• [Work to be completed]: From the line that holds "yellow star: 4 -> 3" to the end of the records, reproduce every line exactly. No pictures.

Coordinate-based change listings
════
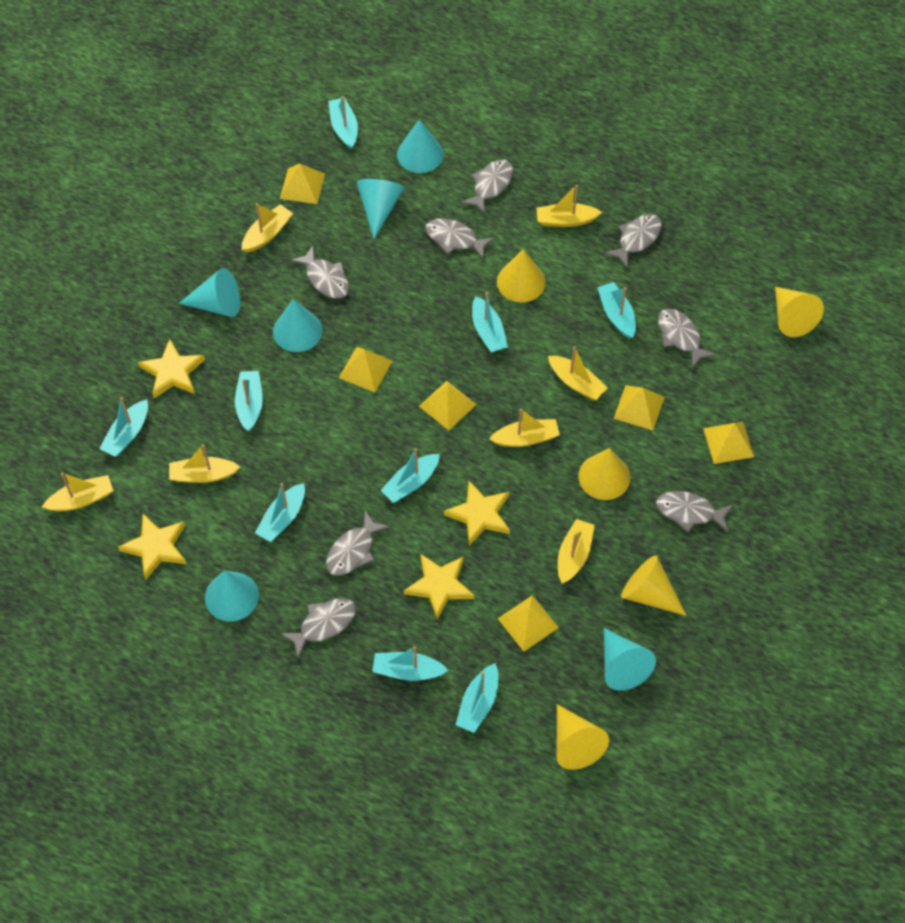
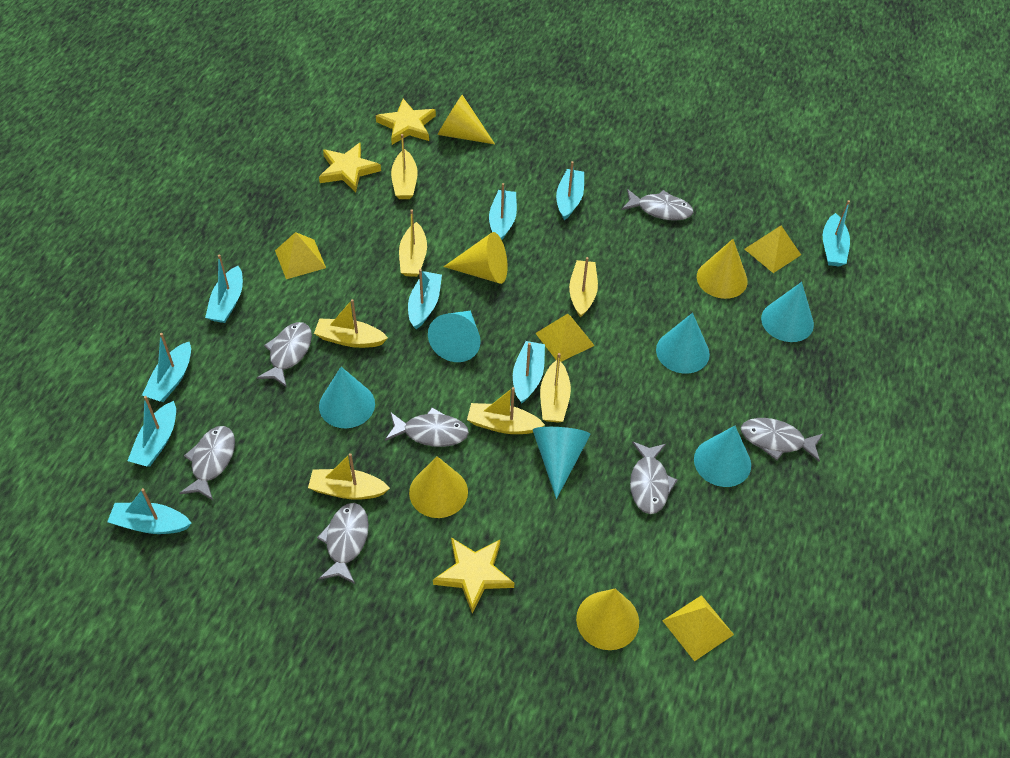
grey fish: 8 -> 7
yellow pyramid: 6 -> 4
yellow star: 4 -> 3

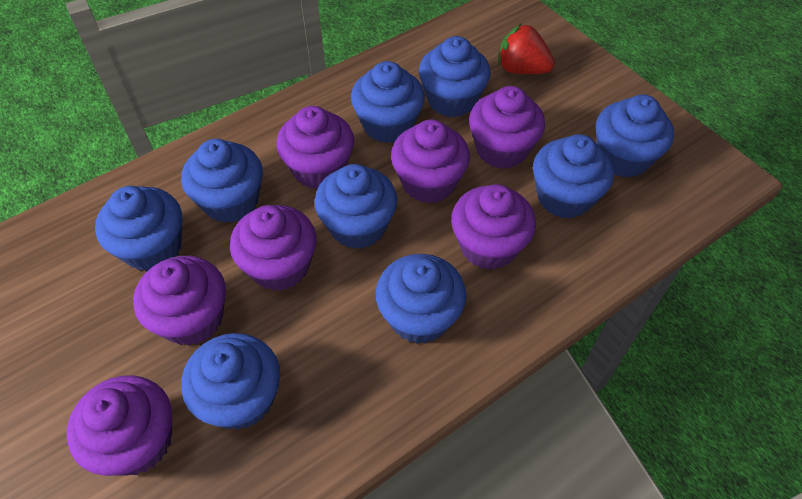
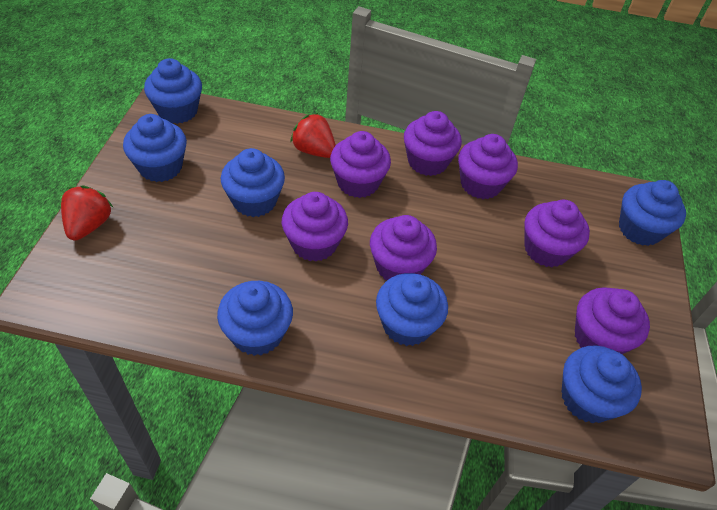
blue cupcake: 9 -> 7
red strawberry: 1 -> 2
════
• [Written solution]:
yellow star: 4 -> 3

blue cupcake: 9 -> 7
red strawberry: 1 -> 2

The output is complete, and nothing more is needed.